(Material shown Opens)

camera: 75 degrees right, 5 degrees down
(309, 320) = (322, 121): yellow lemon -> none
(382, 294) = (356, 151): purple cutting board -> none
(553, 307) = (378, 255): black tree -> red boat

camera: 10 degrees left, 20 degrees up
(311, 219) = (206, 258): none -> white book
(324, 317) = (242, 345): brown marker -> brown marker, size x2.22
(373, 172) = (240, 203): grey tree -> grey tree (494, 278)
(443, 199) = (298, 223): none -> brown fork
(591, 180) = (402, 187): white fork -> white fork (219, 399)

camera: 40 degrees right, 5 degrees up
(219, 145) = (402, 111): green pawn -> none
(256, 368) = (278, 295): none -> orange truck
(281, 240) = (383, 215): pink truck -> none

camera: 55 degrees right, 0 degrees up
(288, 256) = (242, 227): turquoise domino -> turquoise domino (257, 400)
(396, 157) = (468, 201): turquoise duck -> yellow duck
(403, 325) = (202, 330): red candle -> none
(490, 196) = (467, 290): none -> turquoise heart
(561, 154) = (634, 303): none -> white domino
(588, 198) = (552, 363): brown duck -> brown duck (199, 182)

(Material shown Closes)
(Material shown Opens)

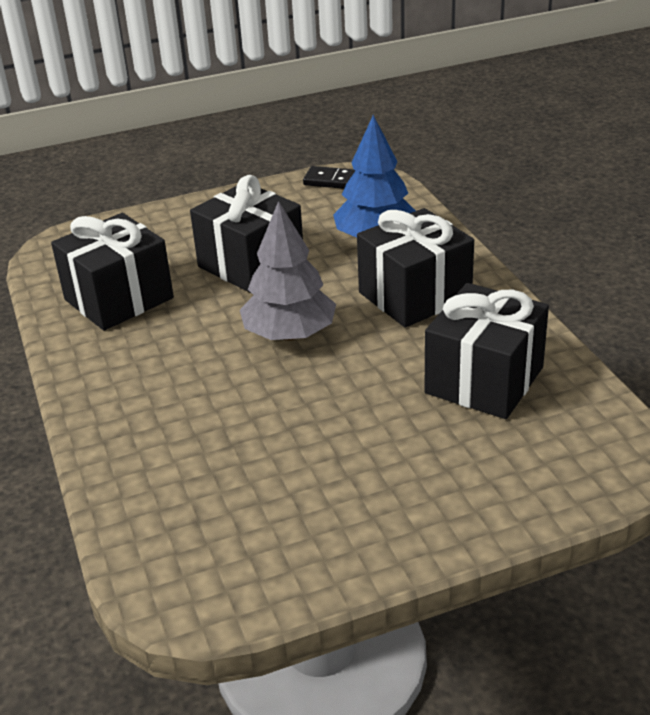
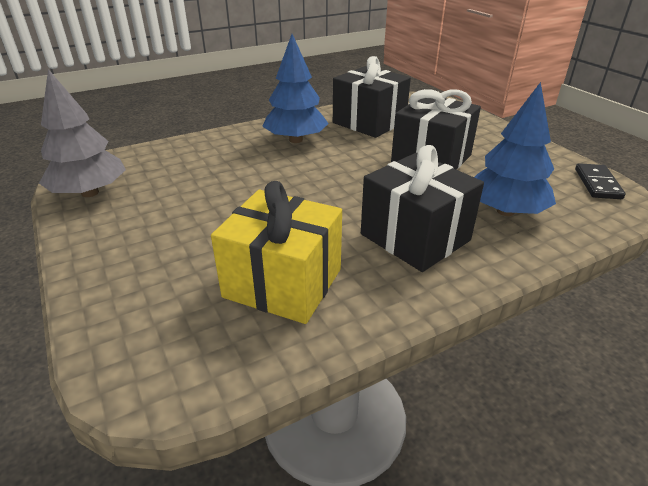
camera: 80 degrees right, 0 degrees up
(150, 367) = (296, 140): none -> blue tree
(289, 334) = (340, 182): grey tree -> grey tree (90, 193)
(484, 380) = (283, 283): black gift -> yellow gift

(Material shown Closes)

### Task goal
Above this task is a listing. Restate, word for word and with nothing added, the lines from the one with "(256, 368) = (278, 295): none -> orange truck" through the one with "(588, 198) = (552, 363): brown".

### Problem solution
(256, 368) = (278, 295): none -> orange truck
(281, 240) = (383, 215): pink truck -> none

camera: 55 degrees right, 0 degrees up
(288, 256) = (242, 227): turquoise domino -> turquoise domino (257, 400)
(396, 157) = (468, 201): turquoise duck -> yellow duck
(403, 325) = (202, 330): red candle -> none
(490, 196) = (467, 290): none -> turquoise heart
(561, 154) = (634, 303): none -> white domino
(588, 198) = (552, 363): brown duck -> brown duck (199, 182)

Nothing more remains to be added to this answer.